_TASK OBJECTIVE_
Begin at the line with "IC103 pin DIS: DIS -> LED_A" and set down each line exactly until the listing ends. Images stay out.

_DATA TO EXAMINE_
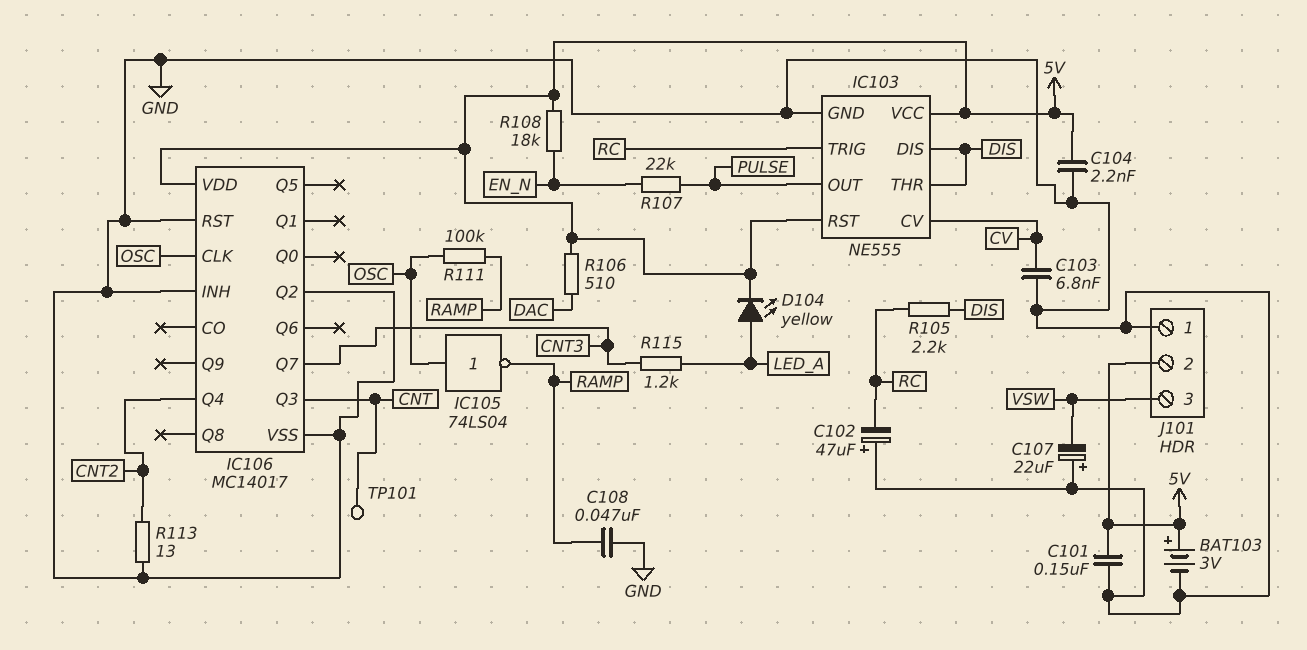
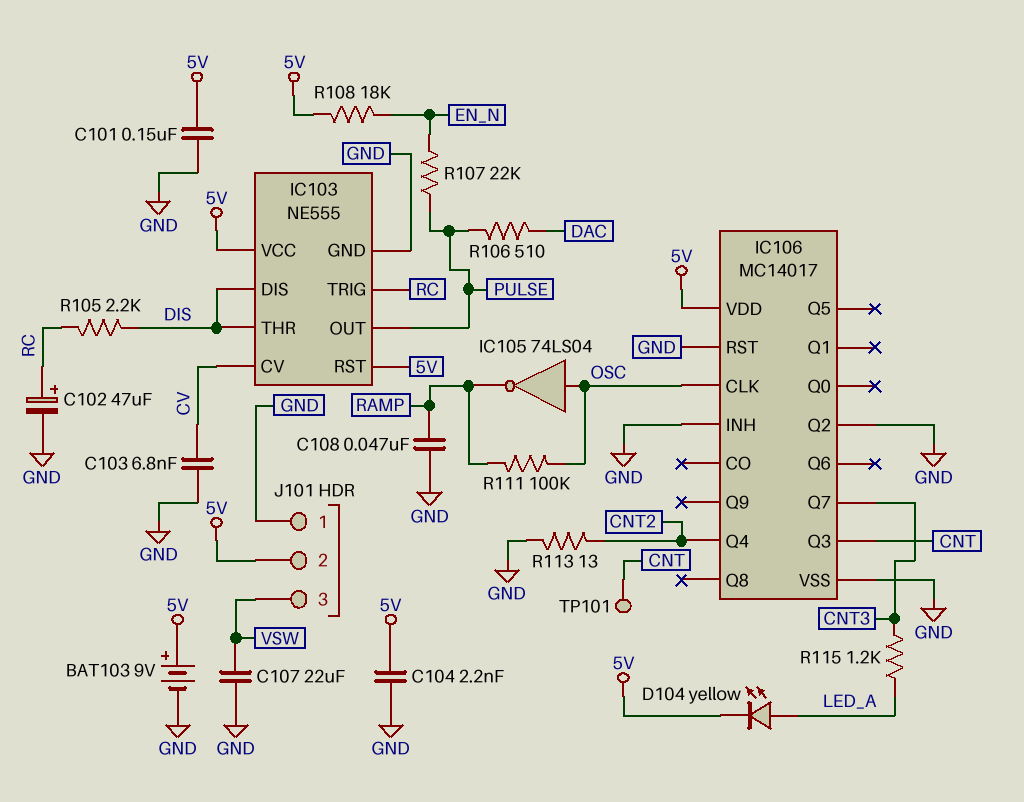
BAT103: 3V (plus 5V, minus GND) -> 9V (plus 5V, minus GND)
C102: 47uF (plus GND, minus RC) -> 47uF (plus RC, minus GND)
C107: 22uF (plus GND, minus VSW) -> 22uF (GND, VSW)
R106: 510 (5V, DAC) -> 510 (DAC, PULSE)

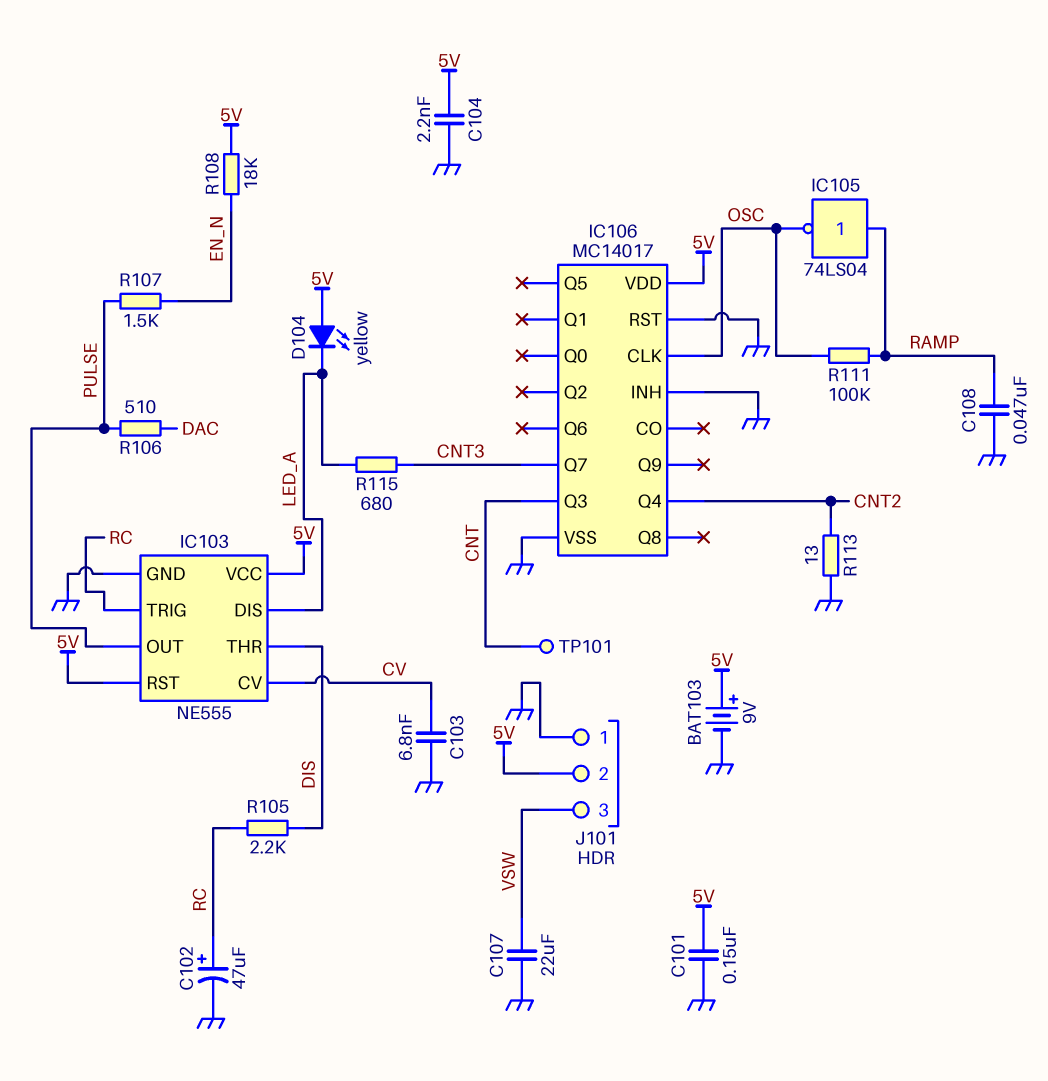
D104: LED yellow (A LED_A, K 5V) -> LED yellow (A 5V, K LED_A)
IC103 pin DIS: DIS -> LED_A
IC105: NOT 74LS04 (in OSC, out RAMP) -> NOT 74LS04 (in RAMP, out OSC)
IC106 pin Q2: GND -> none
R107: 22k (EN_N, PULSE) -> 1.5k (EN_N, PULSE)
R115: 1.2k (CNT3, LED_A) -> 680 (CNT3, LED_A)

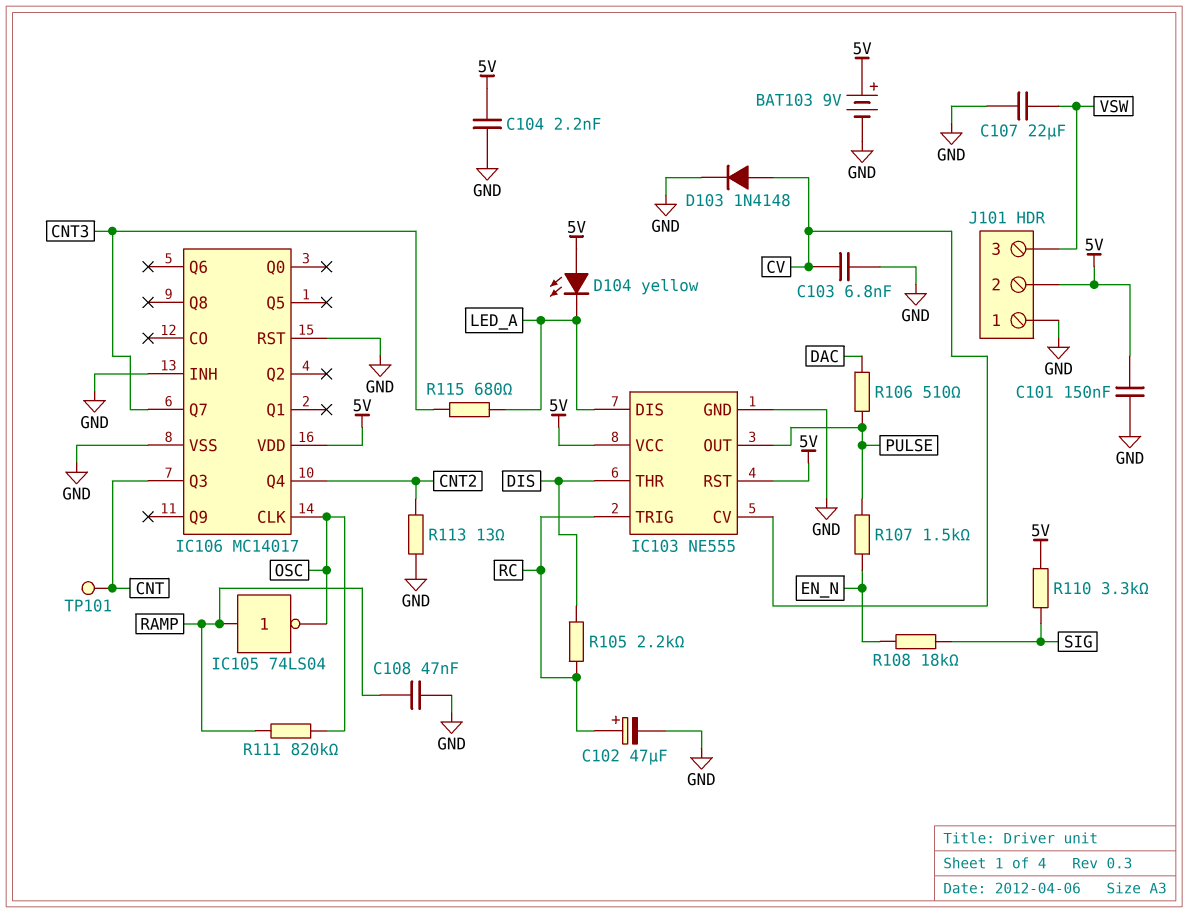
D103: none -> diode 1N4148 (A CV, K GND)
R108: 18k (5V, EN_N) -> 18k (EN_N, SIG)
R110: none -> 3.3k (5V, SIG)
R111: 100k (OSC, RAMP) -> 820k (OSC, RAMP)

_RESPONSE TO THIS EXERCISE_
IC103 pin DIS: DIS -> LED_A
IC105: NOT 74LS04 (in OSC, out RAMP) -> NOT 74LS04 (in RAMP, out OSC)
IC106 pin Q2: GND -> none
R107: 22k (EN_N, PULSE) -> 1.5k (EN_N, PULSE)
R115: 1.2k (CNT3, LED_A) -> 680 (CNT3, LED_A)

D103: none -> diode 1N4148 (A CV, K GND)
R108: 18k (5V, EN_N) -> 18k (EN_N, SIG)
R110: none -> 3.3k (5V, SIG)
R111: 100k (OSC, RAMP) -> 820k (OSC, RAMP)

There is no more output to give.